■ Data:
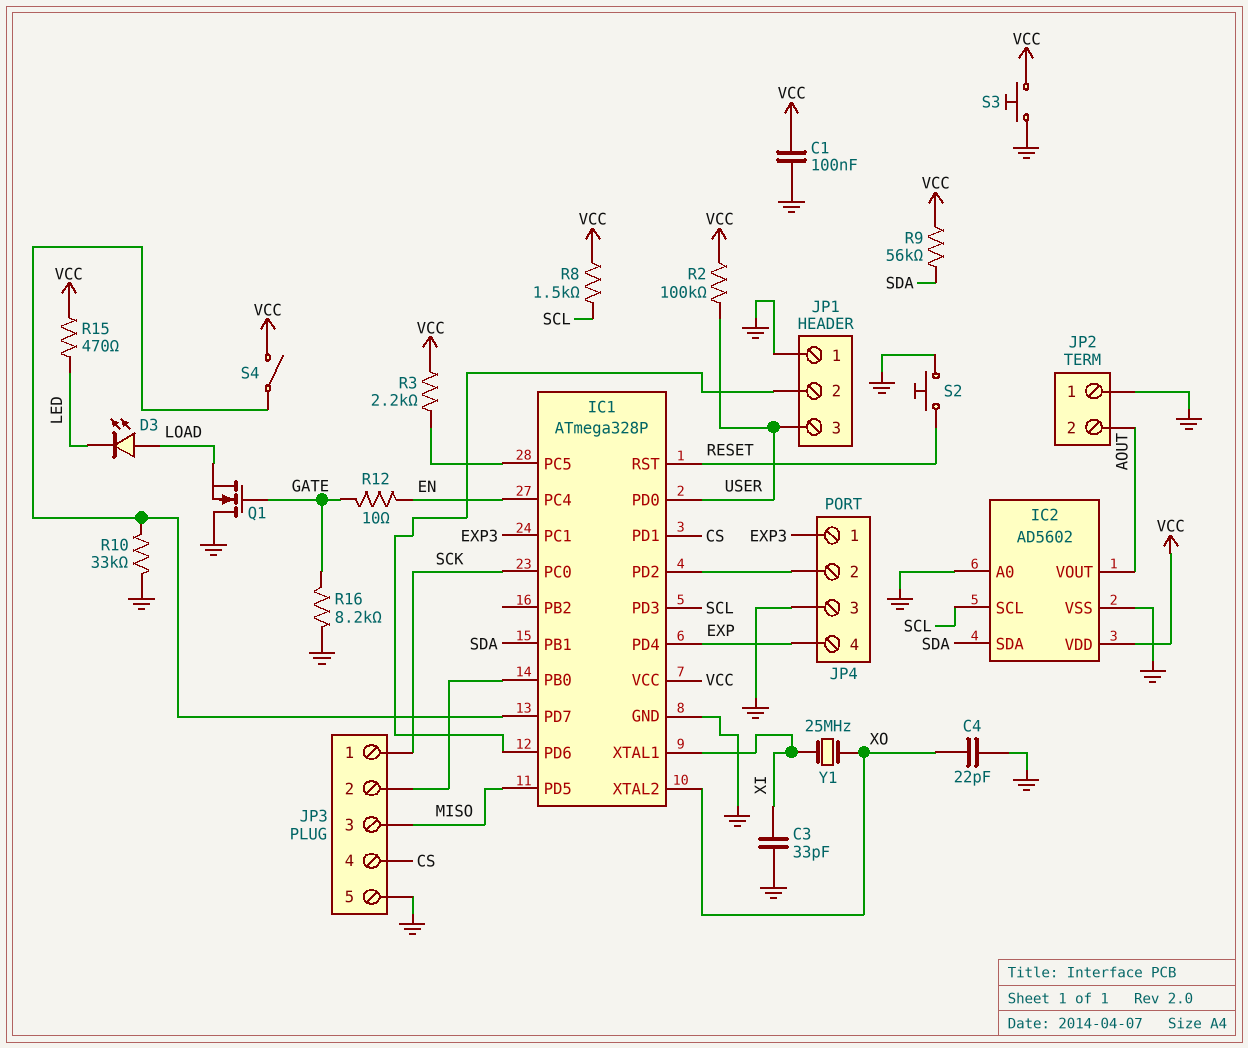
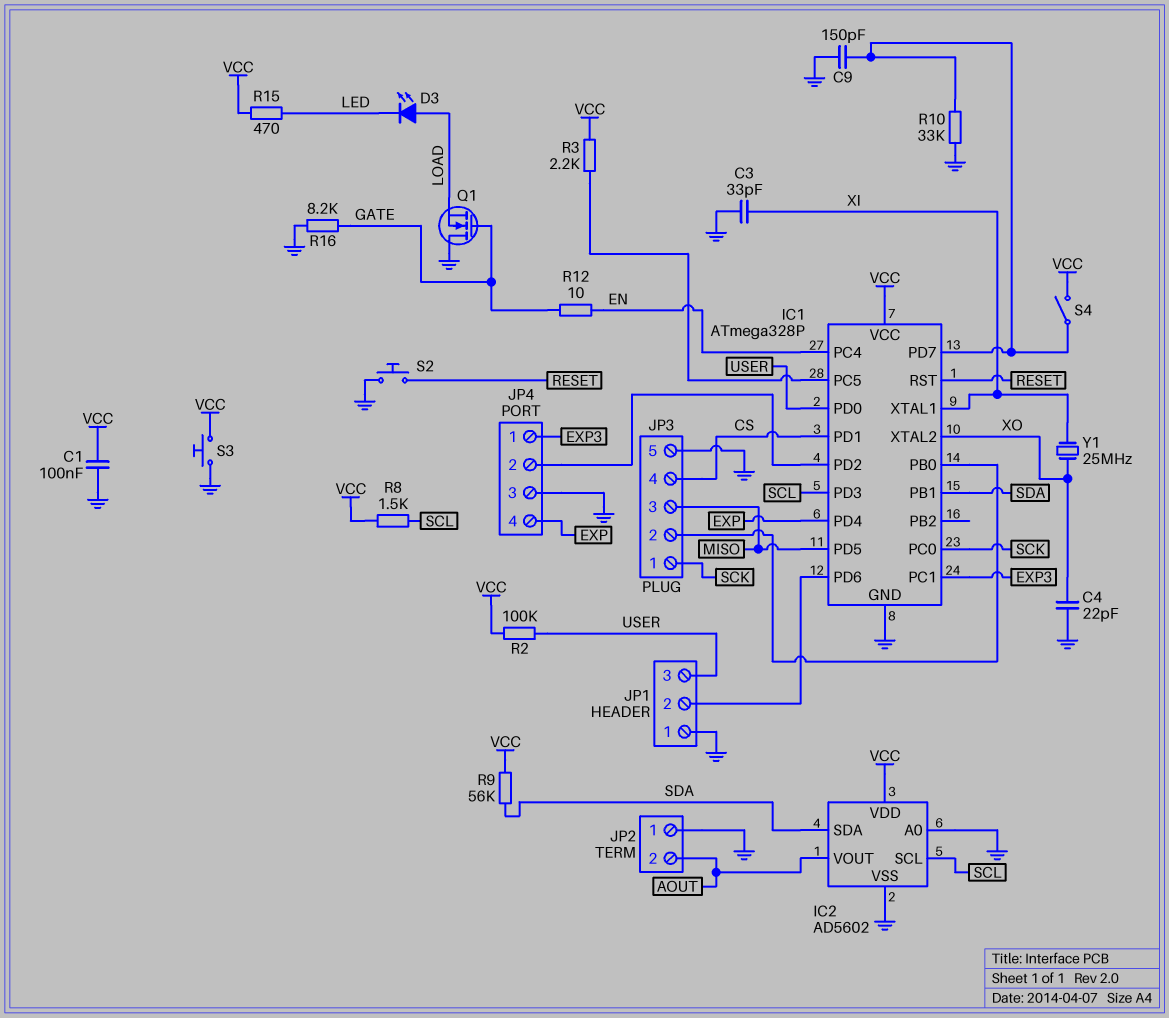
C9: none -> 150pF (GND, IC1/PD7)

...

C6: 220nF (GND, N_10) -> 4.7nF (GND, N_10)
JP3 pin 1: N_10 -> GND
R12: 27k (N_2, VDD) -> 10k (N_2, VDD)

* * *

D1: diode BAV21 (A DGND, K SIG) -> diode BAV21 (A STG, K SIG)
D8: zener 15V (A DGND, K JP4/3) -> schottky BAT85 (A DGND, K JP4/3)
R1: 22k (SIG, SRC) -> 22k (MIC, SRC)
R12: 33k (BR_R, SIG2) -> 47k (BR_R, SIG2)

■ What you should do:
Your reply is to repeat, unchanged, the lines above running from the one with "D1: diode BAV21" up to and including the one with "R12: 33k (BR_R, SIG2) -> 47k (BR_R, SIG2)".

■ Solution:
D1: diode BAV21 (A DGND, K SIG) -> diode BAV21 (A STG, K SIG)
D8: zener 15V (A DGND, K JP4/3) -> schottky BAT85 (A DGND, K JP4/3)
R1: 22k (SIG, SRC) -> 22k (MIC, SRC)
R12: 33k (BR_R, SIG2) -> 47k (BR_R, SIG2)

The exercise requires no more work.